Items from a data source:
+++
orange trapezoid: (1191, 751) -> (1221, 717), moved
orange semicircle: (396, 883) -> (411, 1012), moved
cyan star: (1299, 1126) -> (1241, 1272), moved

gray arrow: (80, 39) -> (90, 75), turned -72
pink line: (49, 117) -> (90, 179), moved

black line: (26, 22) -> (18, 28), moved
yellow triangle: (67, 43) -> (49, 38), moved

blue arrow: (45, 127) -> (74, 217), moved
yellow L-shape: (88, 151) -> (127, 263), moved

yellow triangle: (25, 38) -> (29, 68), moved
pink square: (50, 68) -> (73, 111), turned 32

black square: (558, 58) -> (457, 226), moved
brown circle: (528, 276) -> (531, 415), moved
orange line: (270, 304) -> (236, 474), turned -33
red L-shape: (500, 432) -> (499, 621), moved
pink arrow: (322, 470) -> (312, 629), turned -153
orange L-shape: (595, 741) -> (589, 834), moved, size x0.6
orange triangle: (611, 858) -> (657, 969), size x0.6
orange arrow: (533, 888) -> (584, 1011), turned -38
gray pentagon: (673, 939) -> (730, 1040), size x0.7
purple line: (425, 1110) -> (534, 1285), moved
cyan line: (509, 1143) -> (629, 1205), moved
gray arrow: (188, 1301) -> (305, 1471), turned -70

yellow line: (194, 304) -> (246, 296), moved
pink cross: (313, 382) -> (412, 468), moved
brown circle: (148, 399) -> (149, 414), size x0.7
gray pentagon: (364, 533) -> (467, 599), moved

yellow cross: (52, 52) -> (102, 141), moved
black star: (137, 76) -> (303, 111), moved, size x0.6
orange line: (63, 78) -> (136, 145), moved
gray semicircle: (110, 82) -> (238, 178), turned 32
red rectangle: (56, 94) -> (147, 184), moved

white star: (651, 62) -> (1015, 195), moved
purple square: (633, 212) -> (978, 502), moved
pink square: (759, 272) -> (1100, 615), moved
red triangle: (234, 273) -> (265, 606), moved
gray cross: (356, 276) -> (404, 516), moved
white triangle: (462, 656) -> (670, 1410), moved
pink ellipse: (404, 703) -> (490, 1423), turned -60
+++
Aim of the task: Copy each line in the data that holds the word "purple".

Answer space:
purple line: (425, 1110) -> (534, 1285), moved
purple square: (633, 212) -> (978, 502), moved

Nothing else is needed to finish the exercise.